TO DO -> With no line omitted, restate the records below exactly as they appear.

··· ENTRIES PROVIDED ···

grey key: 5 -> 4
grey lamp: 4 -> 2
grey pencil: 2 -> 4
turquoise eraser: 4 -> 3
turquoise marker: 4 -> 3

···

OUTPUT OF THE EXERCISE ->
grey key: 5 -> 4
grey lamp: 4 -> 2
grey pencil: 2 -> 4
turquoise eraser: 4 -> 3
turquoise marker: 4 -> 3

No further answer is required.